▶ **Activity**
After locating the line that contains "orange cylinder: 2 -> 4" in the following entries, reproduce it and each later line exactly, including the last.

▶ **Saved entries**
__________________________________________________

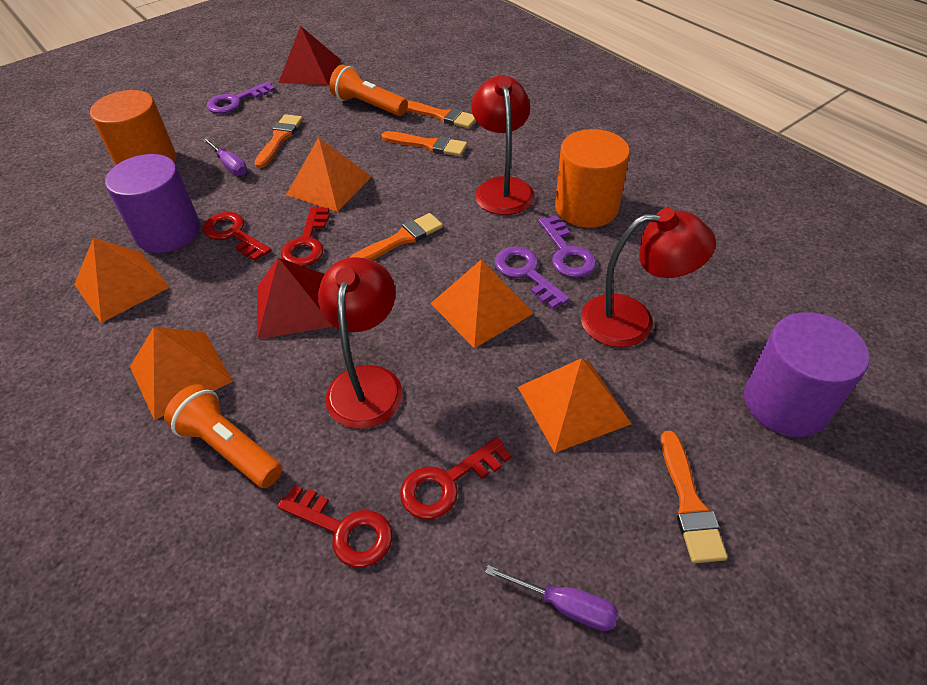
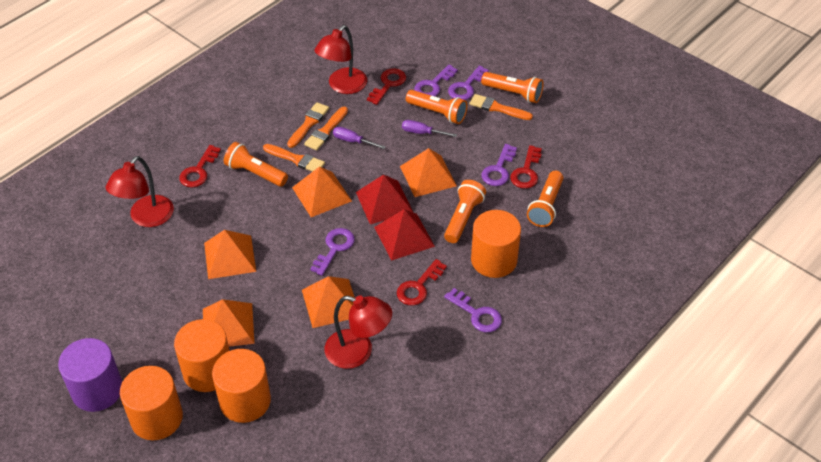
orange brush: 5 -> 4
orange cylinder: 2 -> 4
orange flashlight: 2 -> 5
purple cylinder: 2 -> 1
purple key: 3 -> 5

__________________________________________________

▶ **Solved exercise**
orange cylinder: 2 -> 4
orange flashlight: 2 -> 5
purple cylinder: 2 -> 1
purple key: 3 -> 5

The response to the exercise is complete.